* [Task requirements] All that is needed is an exact repetition of the lines from the one containing "blue diamond: (213, 419) -> (156, 271), moved" through the final line of the material, without pictures.
■ ■ ■ ■
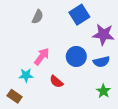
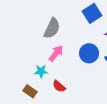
gray semicircle: (38, 17) -> (52, 28), moved, size x1.5
red semicircle: (56, 82) -> (59, 86), moved

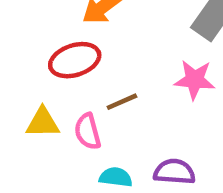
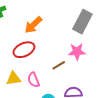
brown line: (122, 102) -> (59, 65), moved

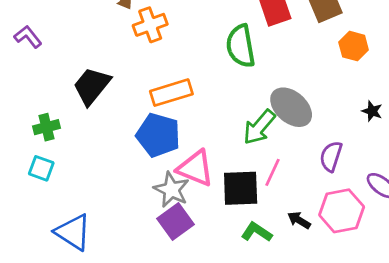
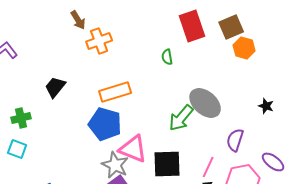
green semicircle: (241, 46) -> (167, 57), size x0.5
orange hexagon: (354, 46) -> (244, 48), moved
black trapezoid: (92, 86) -> (55, 87), size x0.7
pink line: (272, 172) -> (208, 167), moved

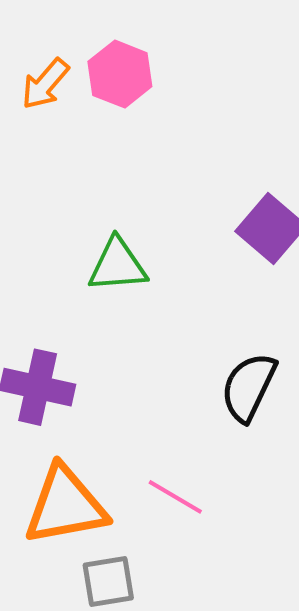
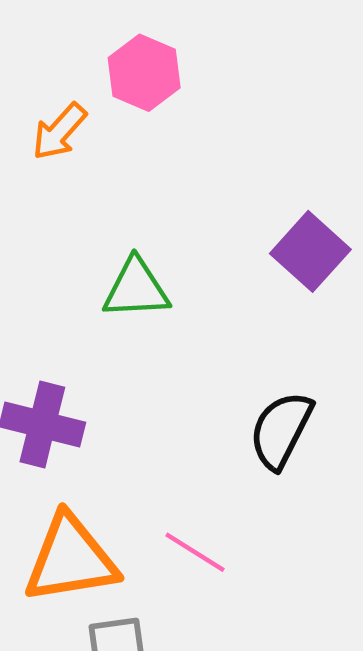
orange arrow: (45, 84) -> (59, 132), moved

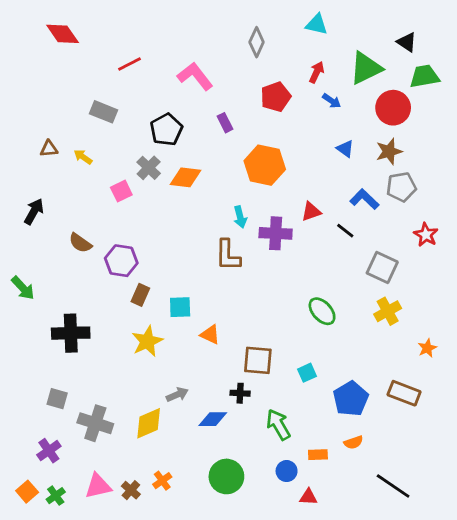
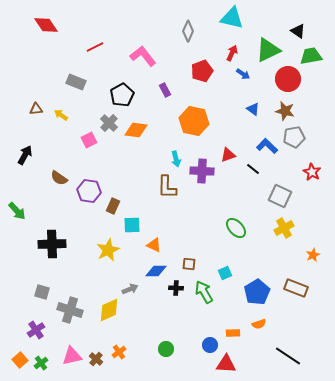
cyan triangle: (317, 24) -> (232, 18), size x1.4
brown star: (389, 151) -> (285, 111), turned 30
brown rectangle: (140, 295) -> (113, 206), moved
brown square: (258, 360) -> (189, 264), size x0.6
blue diamond: (213, 419) -> (156, 271), moved
green arrow: (278, 425) -> (204, 292), moved
green circle: (226, 476) -> (166, 349), size x0.6
red triangle: (308, 497) -> (226, 364), size x1.5

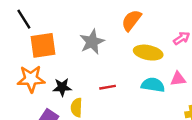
■ ■ ■ ■
* [Solution to the problem]
blue diamond: (213, 419) -> (156, 271), moved
green arrow: (278, 425) -> (204, 292), moved
green circle: (226, 476) -> (166, 349), size x0.6
red triangle: (308, 497) -> (226, 364), size x1.5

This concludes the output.